Edit tracking data
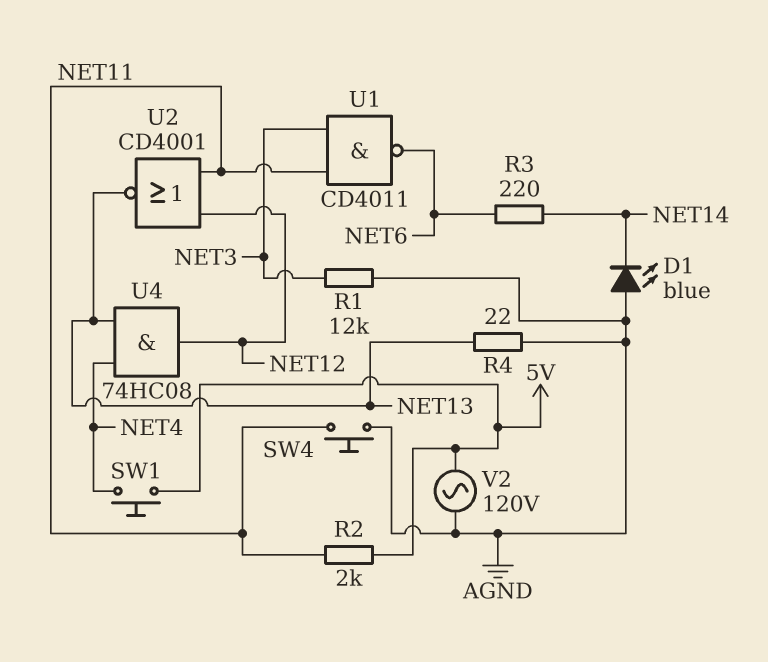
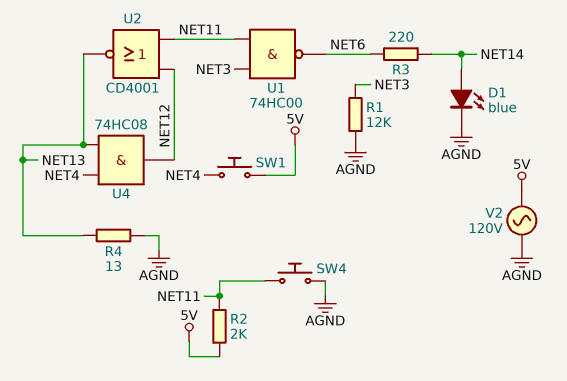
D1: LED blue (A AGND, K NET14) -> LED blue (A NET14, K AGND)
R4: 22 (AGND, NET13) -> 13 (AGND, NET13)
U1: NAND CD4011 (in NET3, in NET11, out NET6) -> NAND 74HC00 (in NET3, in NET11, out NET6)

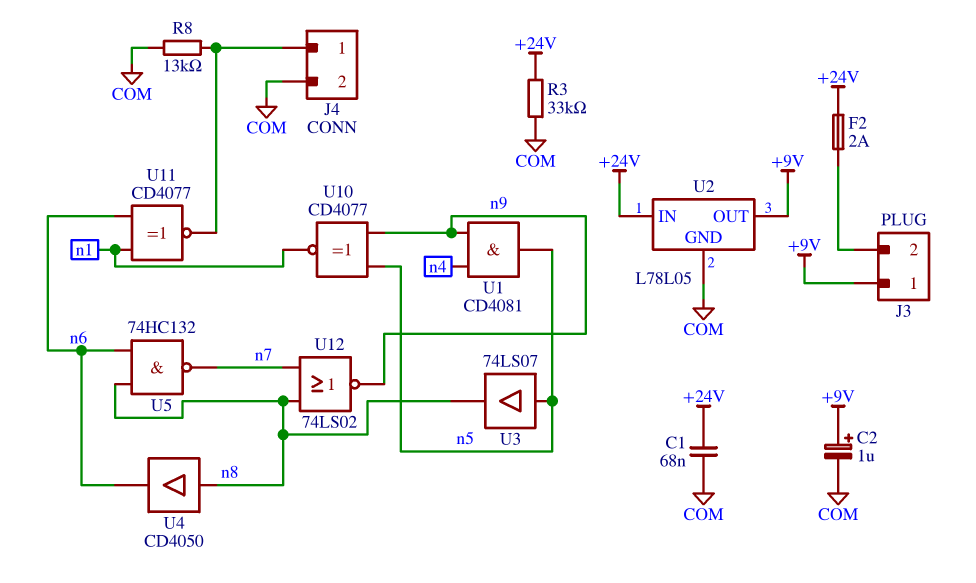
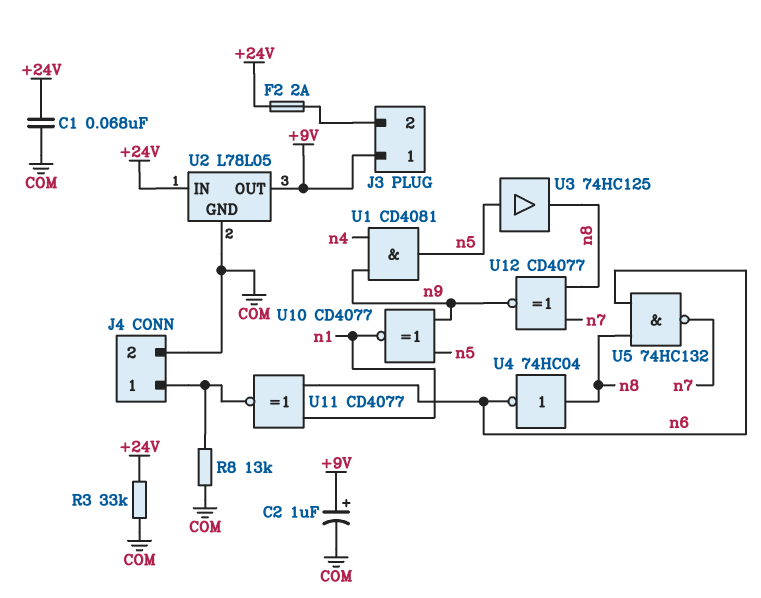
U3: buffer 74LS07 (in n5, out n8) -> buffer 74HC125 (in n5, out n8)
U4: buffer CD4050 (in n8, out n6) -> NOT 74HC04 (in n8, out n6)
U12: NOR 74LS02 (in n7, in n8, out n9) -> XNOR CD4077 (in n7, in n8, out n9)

## WHAT YOU SHOULD DO:
Only the lines from the one with "U3: buffer 74LS07" to the end of the entries above belong in your answer. Retype them exactly.

## RESULT OF THIS TASK:
U3: buffer 74LS07 (in n5, out n8) -> buffer 74HC125 (in n5, out n8)
U4: buffer CD4050 (in n8, out n6) -> NOT 74HC04 (in n8, out n6)
U12: NOR 74LS02 (in n7, in n8, out n9) -> XNOR CD4077 (in n7, in n8, out n9)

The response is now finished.